Work task: A faithful copy of the entries is needed, one that leaves out the pictures.

Data extract:
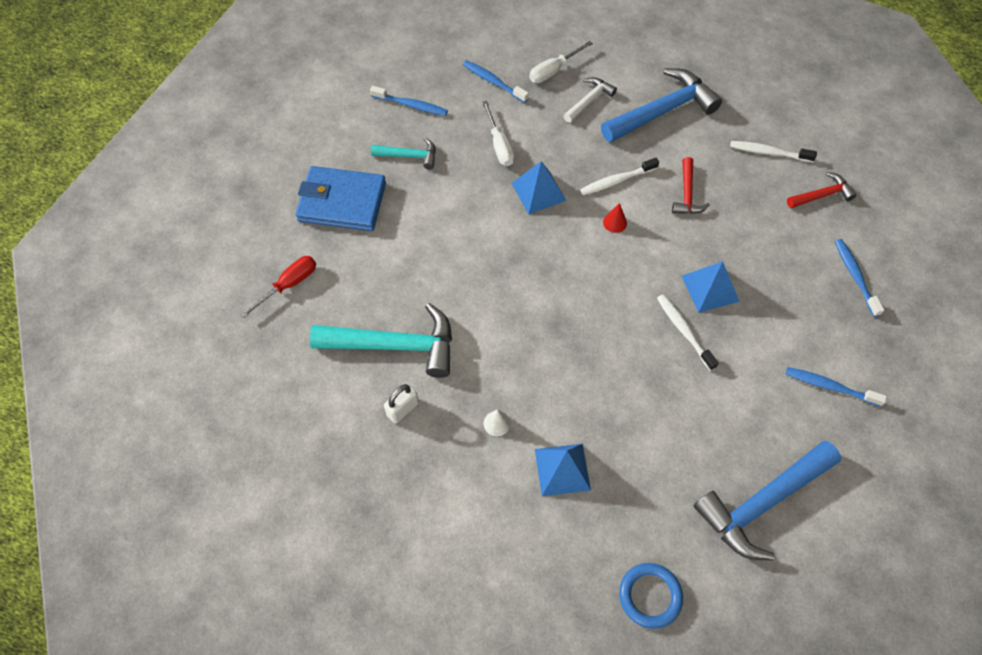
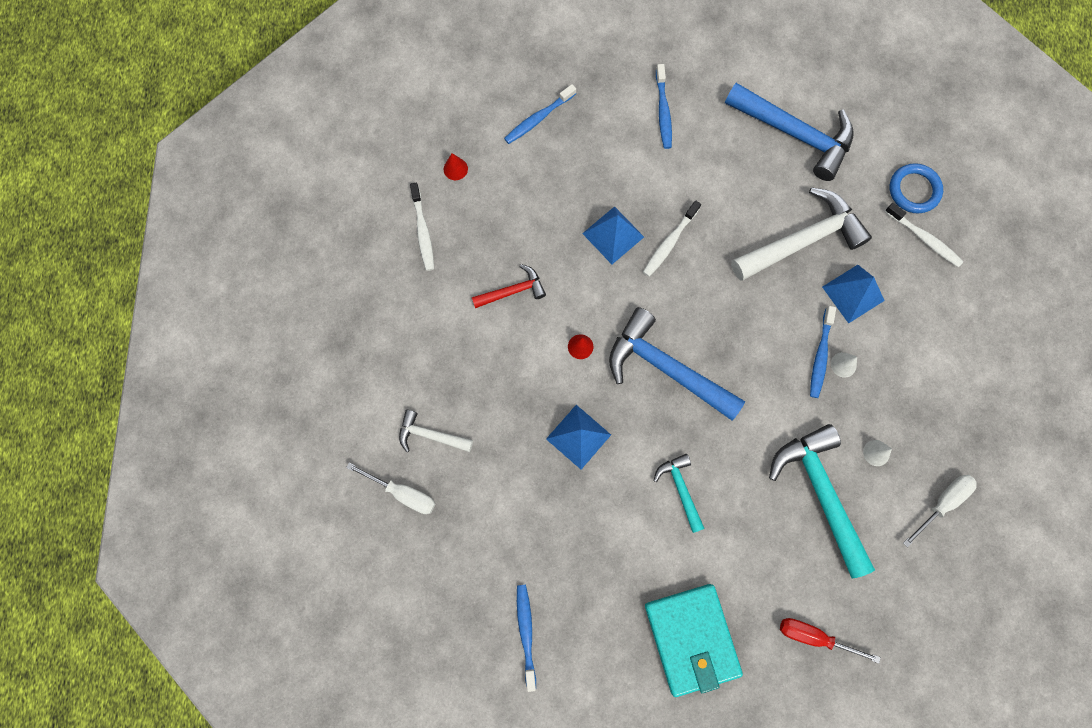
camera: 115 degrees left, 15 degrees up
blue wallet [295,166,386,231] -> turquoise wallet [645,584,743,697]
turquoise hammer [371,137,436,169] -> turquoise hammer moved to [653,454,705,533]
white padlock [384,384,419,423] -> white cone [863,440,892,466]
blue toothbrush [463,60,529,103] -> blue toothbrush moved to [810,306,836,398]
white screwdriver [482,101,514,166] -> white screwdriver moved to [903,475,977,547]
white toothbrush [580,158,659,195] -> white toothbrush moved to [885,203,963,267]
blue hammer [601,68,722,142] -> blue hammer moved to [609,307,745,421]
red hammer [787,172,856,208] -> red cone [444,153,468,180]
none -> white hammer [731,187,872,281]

Result for this exercise:
camera: 115 degrees left, 15 degrees up
blue wallet [295,166,386,231] -> turquoise wallet [645,584,743,697]
turquoise hammer [371,137,436,169] -> turquoise hammer moved to [653,454,705,533]
white padlock [384,384,419,423] -> white cone [863,440,892,466]
blue toothbrush [463,60,529,103] -> blue toothbrush moved to [810,306,836,398]
white screwdriver [482,101,514,166] -> white screwdriver moved to [903,475,977,547]
white toothbrush [580,158,659,195] -> white toothbrush moved to [885,203,963,267]
blue hammer [601,68,722,142] -> blue hammer moved to [609,307,745,421]
red hammer [787,172,856,208] -> red cone [444,153,468,180]
none -> white hammer [731,187,872,281]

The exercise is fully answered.